> Problem to solve:
Below are records; the lines starting at the one with "[(397,0),(397,16),(447,16),(447,0),(397,0)]" and ending at the one with "[(357,91),(322,92),(323,115),(358,114),(357,91)]" must be reproduced exactly, both included. Pictures must not appear.

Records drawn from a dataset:
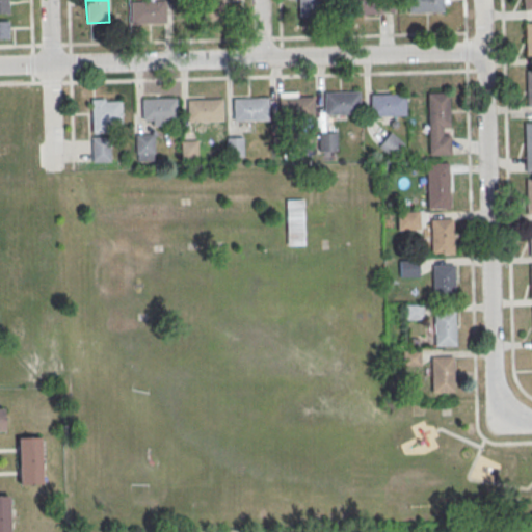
[(222,0),(201,0),(202,20),(224,19),(222,0)]
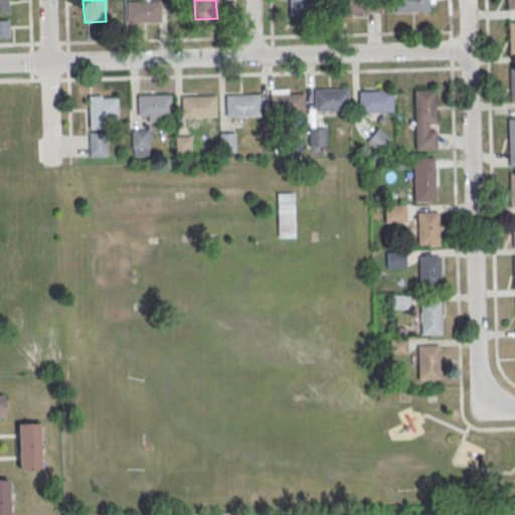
[(309,0),(287,0),(288,16),(310,15),(309,0)]
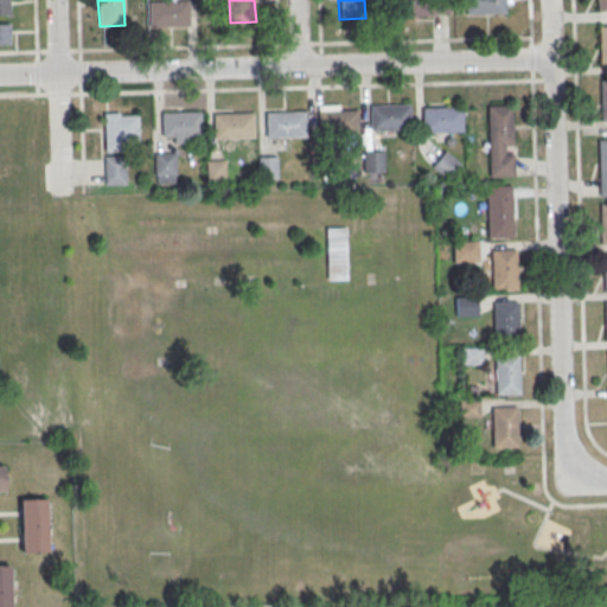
[(397,0),(397,16),(447,16),(447,0),(397,0)]
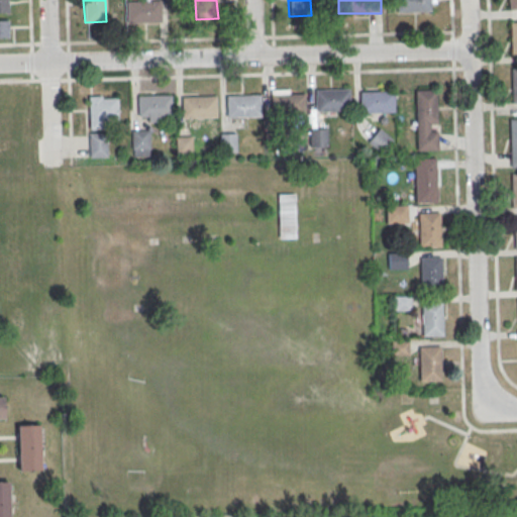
[(395,0),(396,12),(434,12),(433,0),(395,0)]
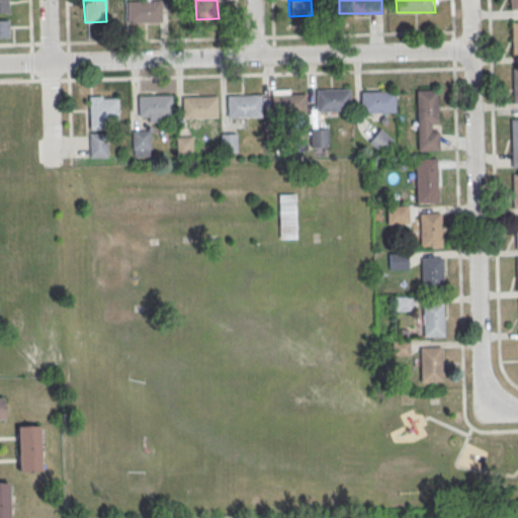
[(517,0),(508,0),(509,9),(517,8),(517,0)]
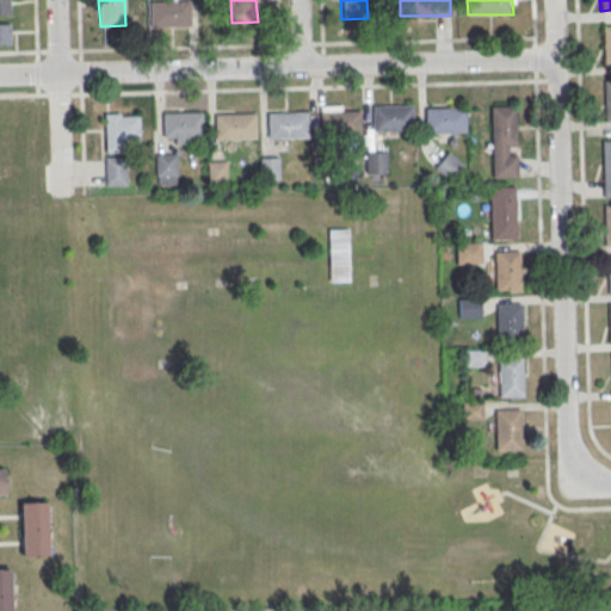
[(189,1),(149,2),(149,28),(190,26),(189,1)]
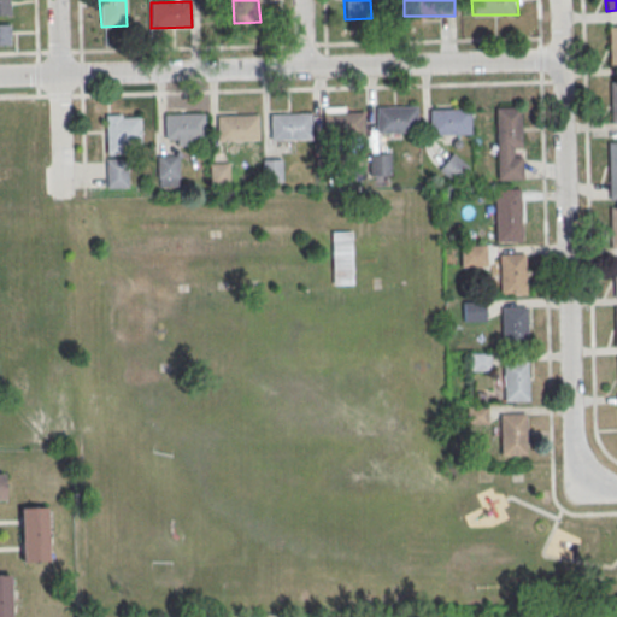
[(0,23),(0,45),(10,45),(10,23),(0,23)]
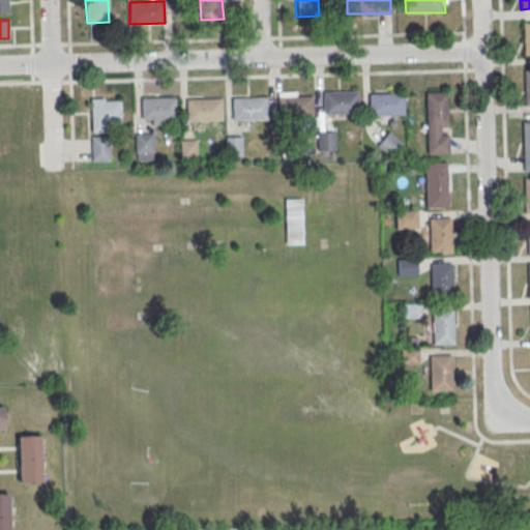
[(357,91),(322,92),(323,115),(358,114),(357,91)]
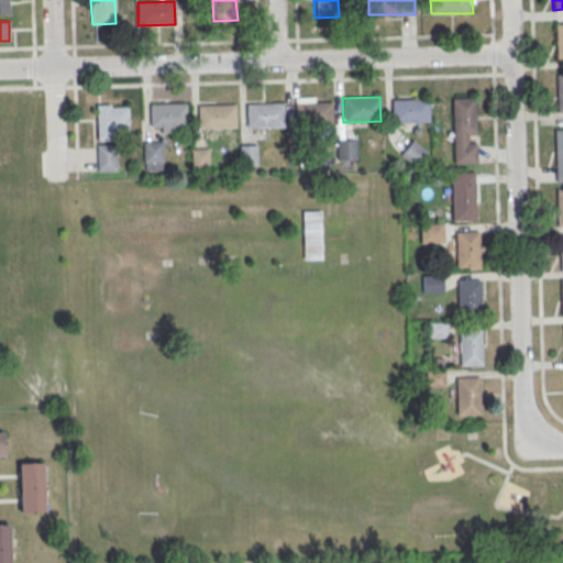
[(475,97),(451,98),(453,164),(476,164),(476,143),(467,143),(467,135),(476,134),(475,97)]
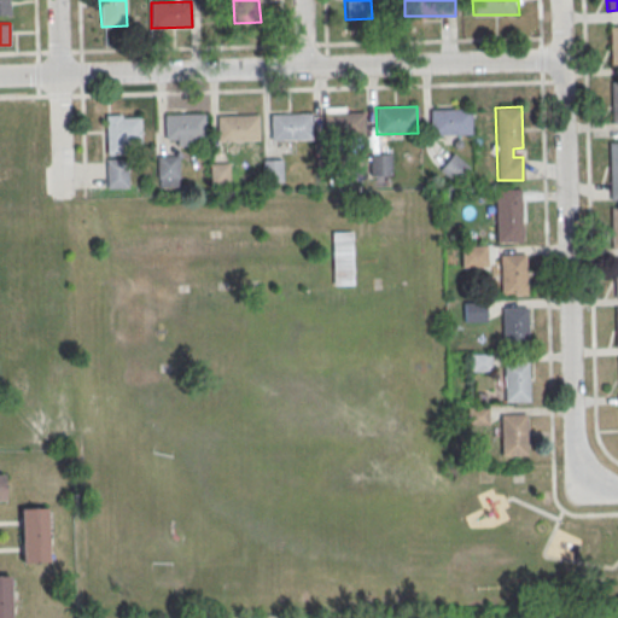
[(471,109),(430,110),(430,135),(471,134),(471,109)]
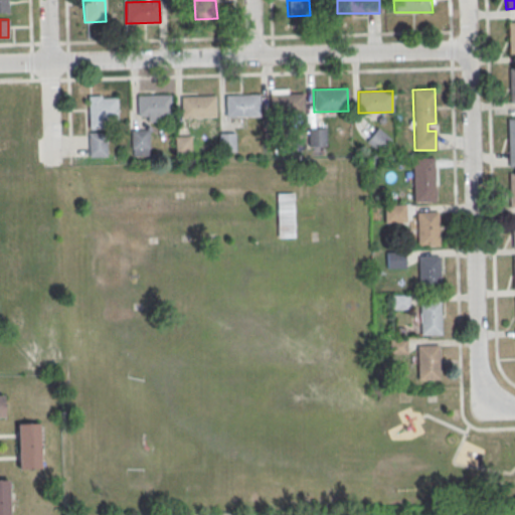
[(304,93),(270,94),(270,116),(304,115),(304,93)]
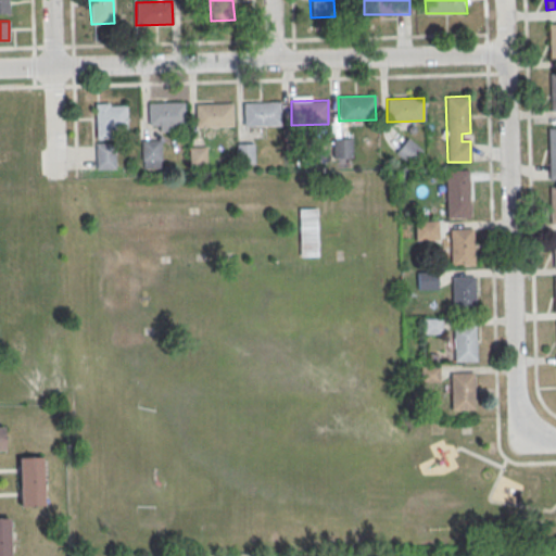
[(184,102),(148,102),(148,126),(184,125),(184,102)]
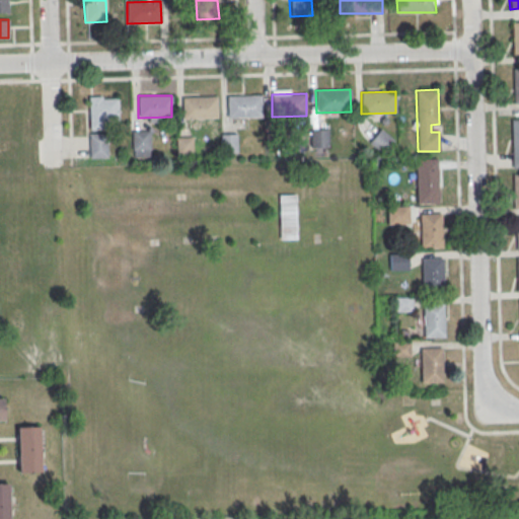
[(261,95),(226,96),(227,119),(262,118),(261,95)]
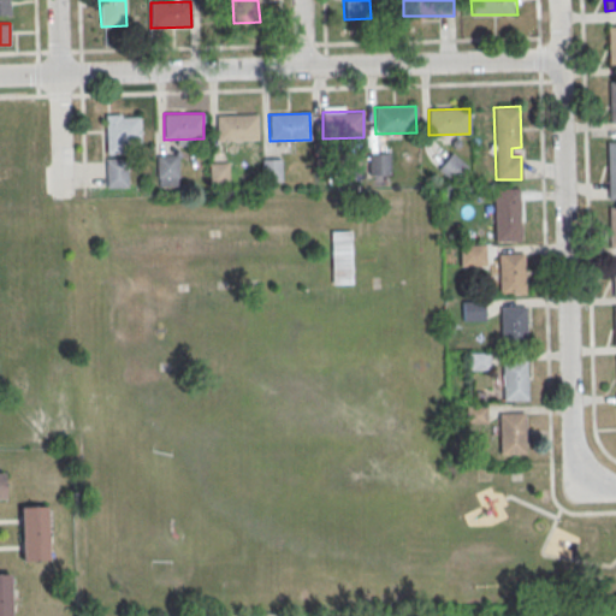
[(140,117),(120,117),(120,114),(105,114),(106,154),(123,154),(123,143),(140,143),(140,117)]
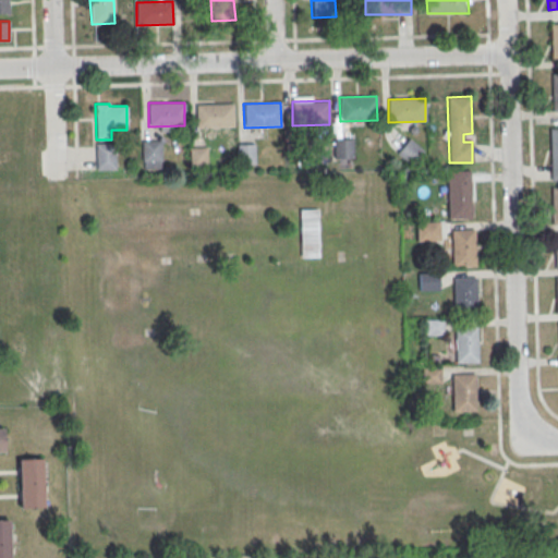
[(233,104),(196,105),(196,129),(233,128),(233,104)]
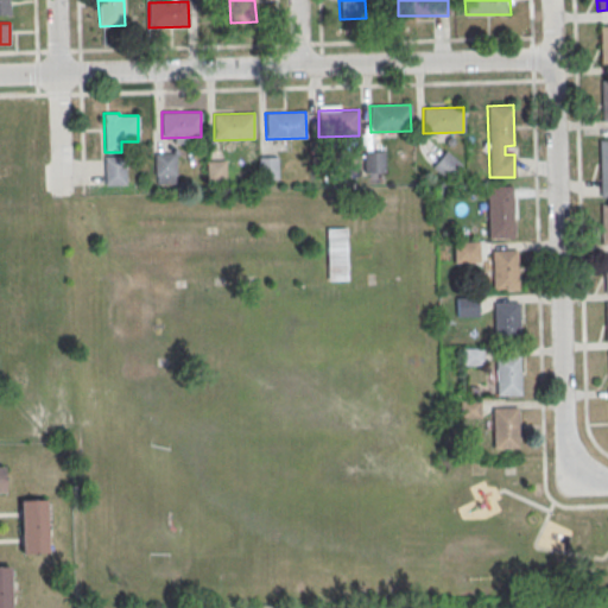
[(363,172),(384,172),(384,150),(363,150),(363,172)]
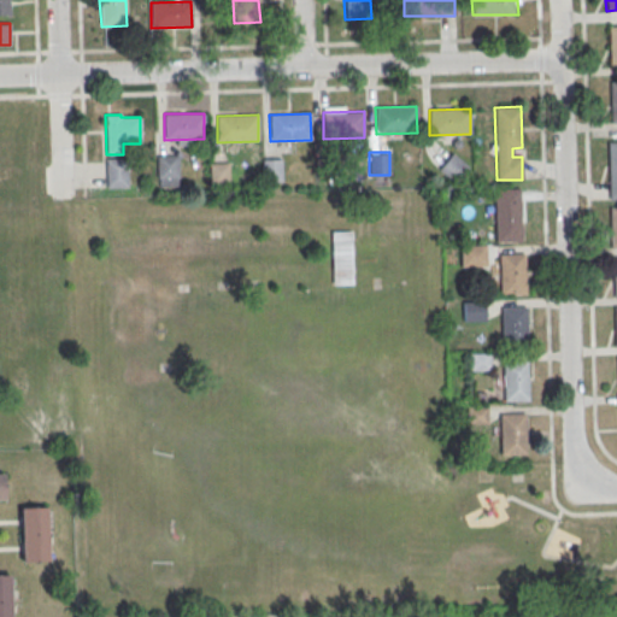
[(457,182),(468,165),(451,152),(439,169),(457,182)]
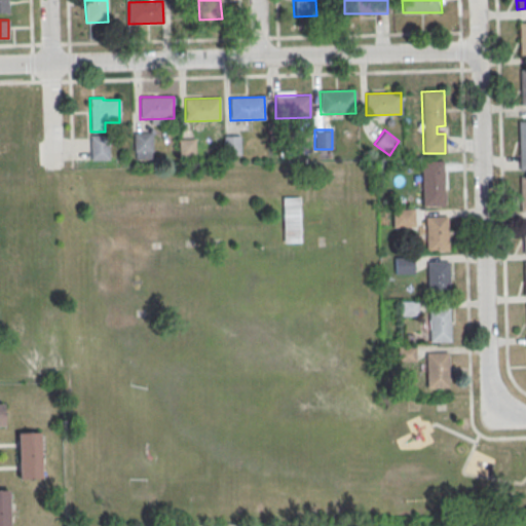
[(152,132),(133,132),(133,159),(152,159),(152,132)]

> Reply to the exercise:
[(397,0),(397,16),(447,16),(447,0),(397,0)]
[(395,0),(396,12),(434,12),(433,0),(395,0)]
[(517,0),(508,0),(509,9),(517,8),(517,0)]
[(189,1),(149,2),(149,28),(190,26),(189,1)]
[(0,23),(0,45),(10,45),(10,23),(0,23)]
[(357,91),(322,92),(323,115),(358,114),(357,91)]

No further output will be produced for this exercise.